● YOUR ASSIGNMENT
The material below holds pictures; leave them out, and copy exactly, and only, the lines from the one with "red diamond: rotated 16 degrees clockwise" through the last.
Content starts
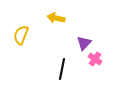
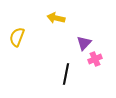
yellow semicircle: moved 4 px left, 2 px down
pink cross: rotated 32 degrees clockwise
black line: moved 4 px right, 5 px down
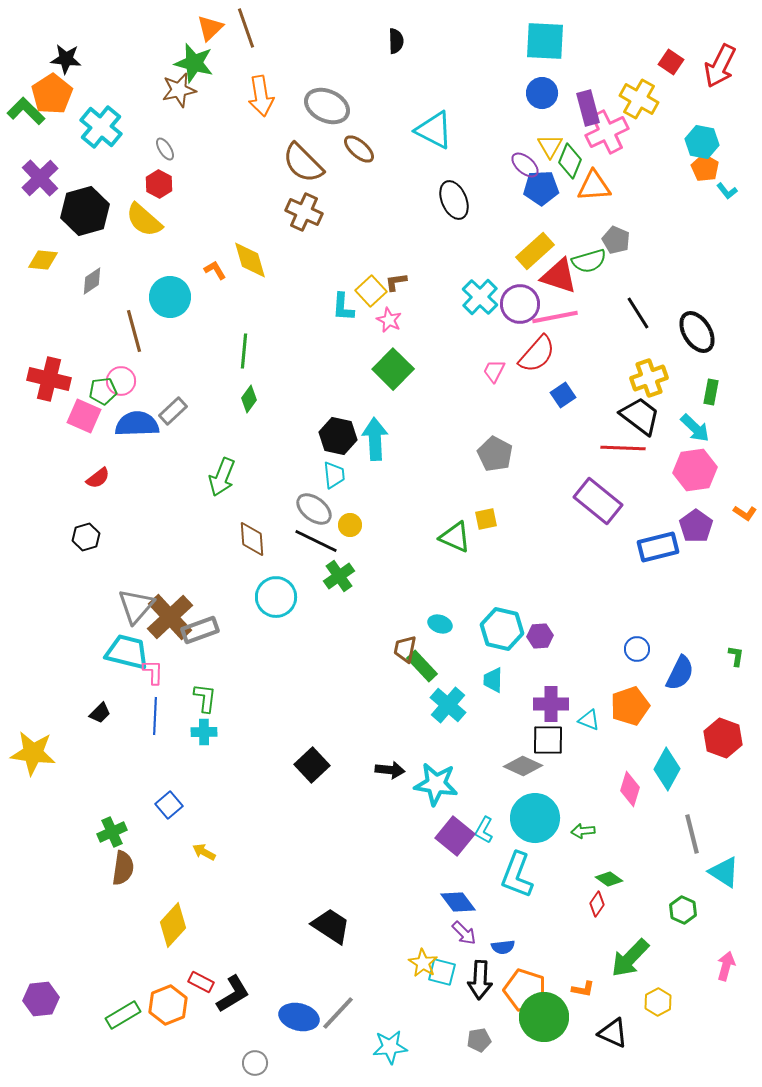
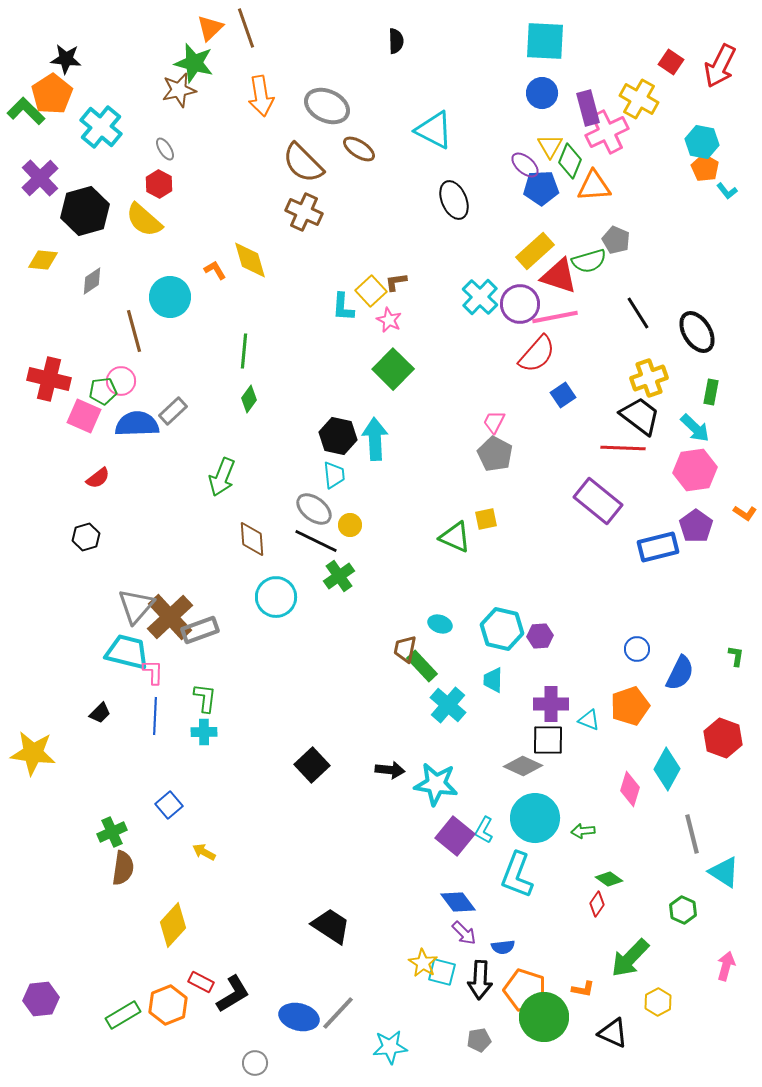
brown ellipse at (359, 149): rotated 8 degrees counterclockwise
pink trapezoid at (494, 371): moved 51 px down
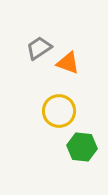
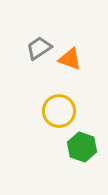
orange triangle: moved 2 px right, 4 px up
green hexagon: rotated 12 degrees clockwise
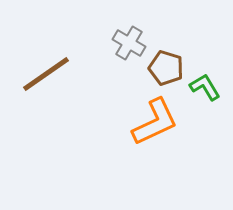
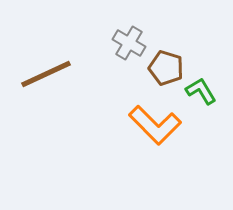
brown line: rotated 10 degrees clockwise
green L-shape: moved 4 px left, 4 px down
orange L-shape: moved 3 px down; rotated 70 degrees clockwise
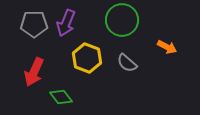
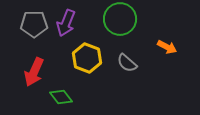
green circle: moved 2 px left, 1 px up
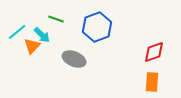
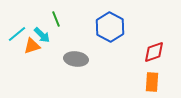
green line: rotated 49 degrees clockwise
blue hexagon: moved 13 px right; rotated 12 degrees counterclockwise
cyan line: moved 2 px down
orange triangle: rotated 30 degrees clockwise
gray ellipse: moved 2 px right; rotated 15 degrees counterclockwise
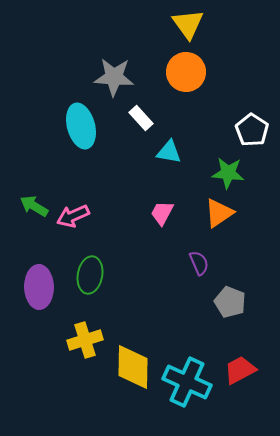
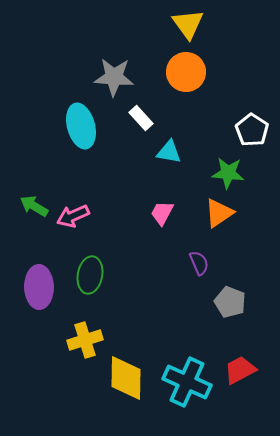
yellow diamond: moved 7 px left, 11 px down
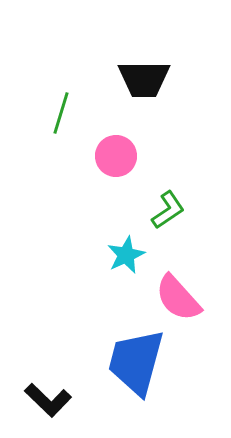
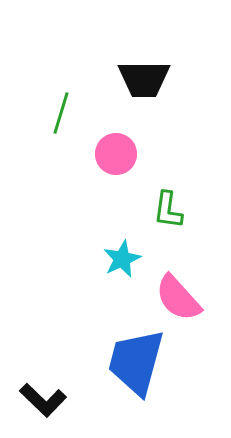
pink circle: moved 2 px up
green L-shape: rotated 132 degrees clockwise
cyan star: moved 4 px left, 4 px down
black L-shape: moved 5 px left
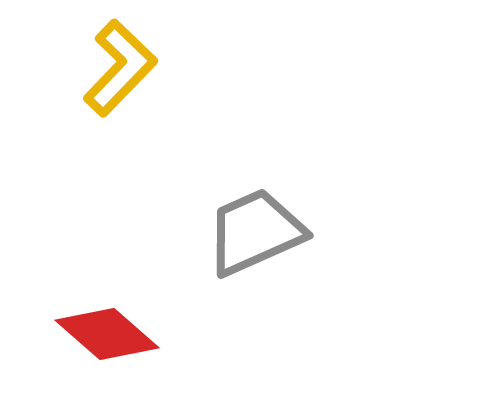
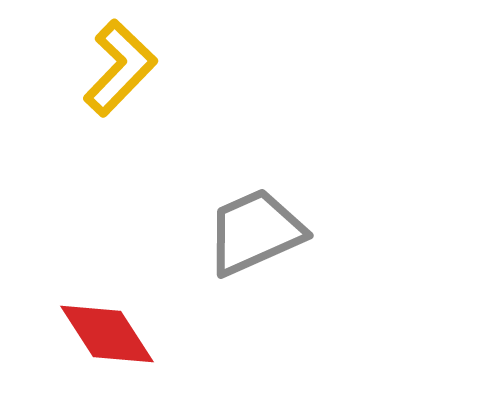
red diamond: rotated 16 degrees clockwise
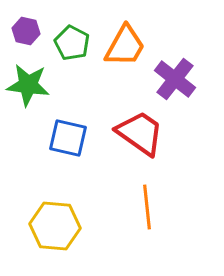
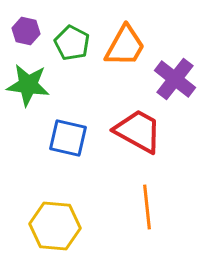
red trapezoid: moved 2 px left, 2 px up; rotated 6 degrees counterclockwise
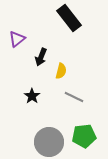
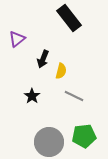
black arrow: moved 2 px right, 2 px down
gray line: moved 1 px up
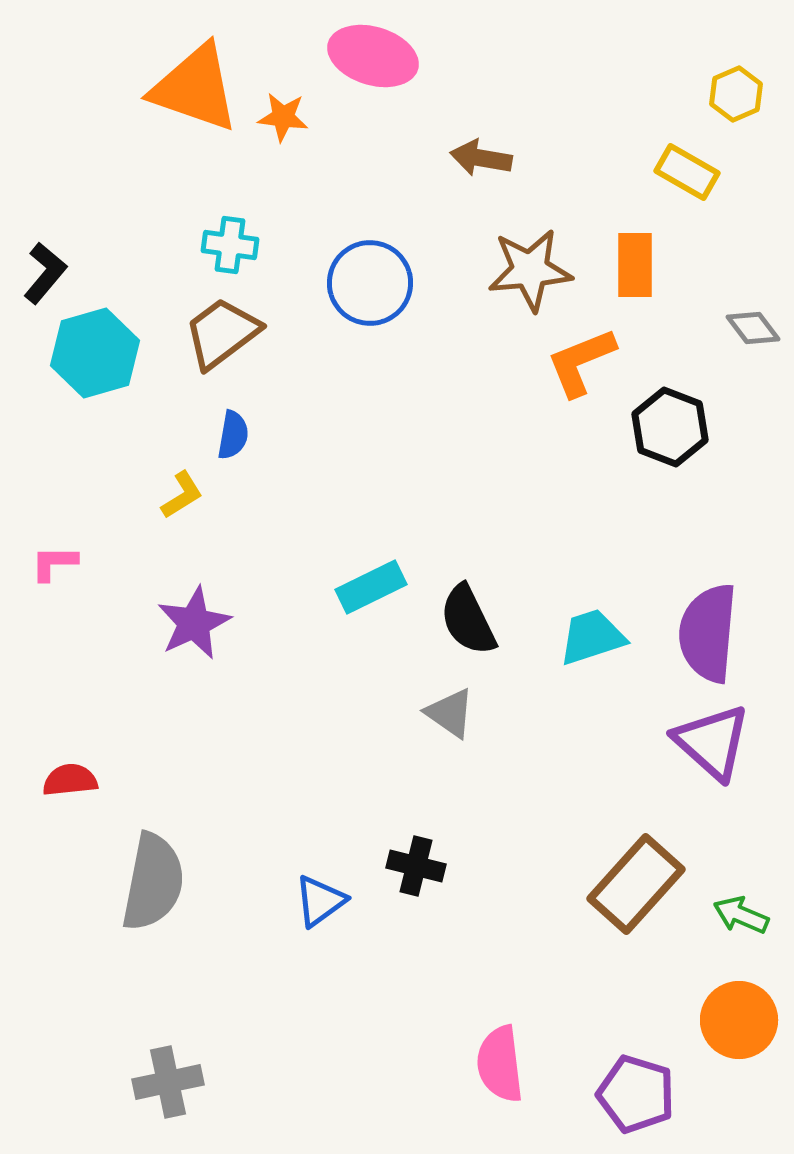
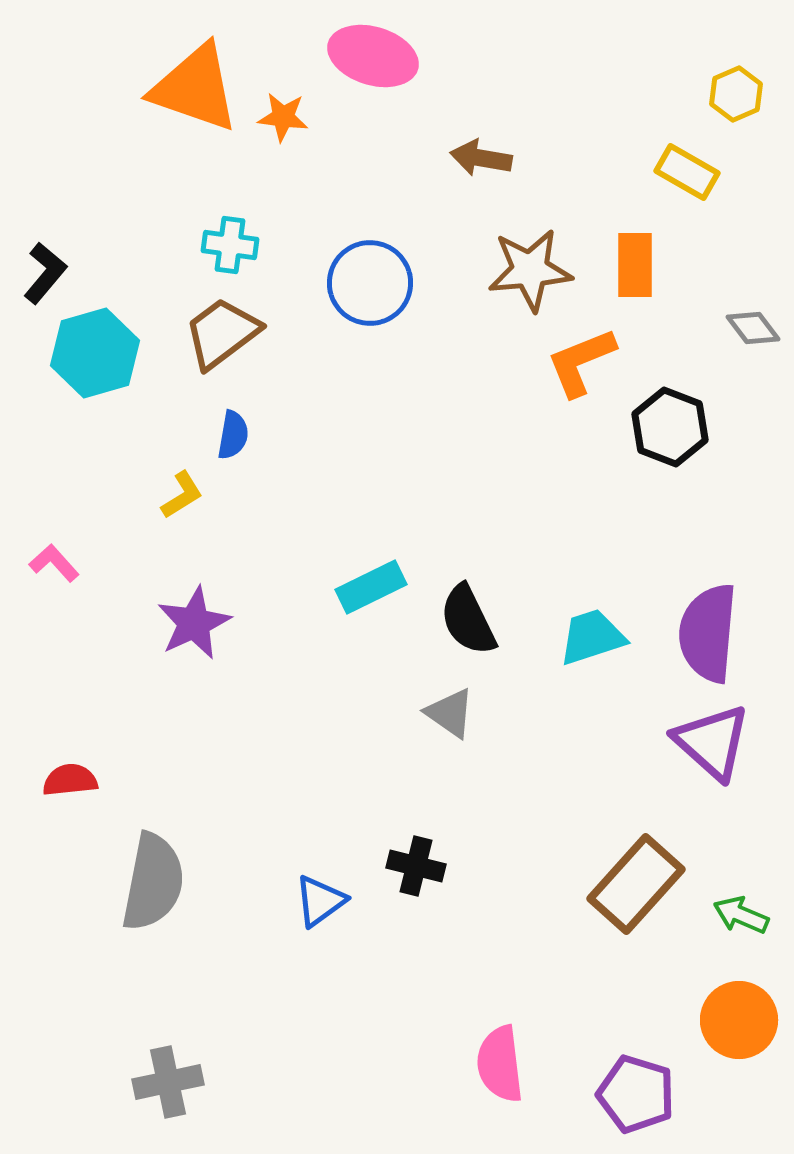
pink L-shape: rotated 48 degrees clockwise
Content ends
● FINISHED EXERCISE
red diamond: rotated 16 degrees clockwise
red trapezoid: moved 2 px left, 2 px up; rotated 6 degrees counterclockwise
black arrow: moved 2 px right, 2 px down
gray line: moved 1 px up
pink L-shape: rotated 48 degrees clockwise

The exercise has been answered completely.